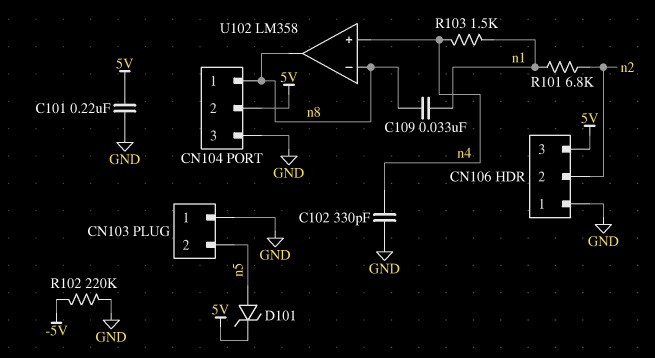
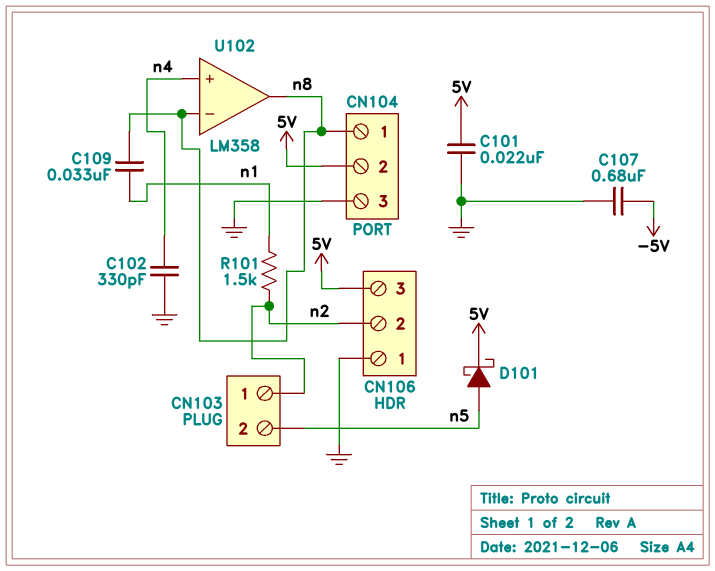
C101: 220nF (5V, GND) -> 22nF (5V, GND)
C107: none -> 680nF (-5V, GND)
CN103 pin 1: GND -> n2
D101: zener (A n5, K 5V) -> schottky (A n5, K 5V)
R101: 6.8k (n1, n2) -> 1.5k (n1, n2)
R102: 220k (-5V, GND) -> none
R103: 1.5k (n1, n4) -> none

What you will do> Every line above in which the word "none" occurs needs to be copied.

Answer space>
C107: none -> 680nF (-5V, GND)
R102: 220k (-5V, GND) -> none
R103: 1.5k (n1, n4) -> none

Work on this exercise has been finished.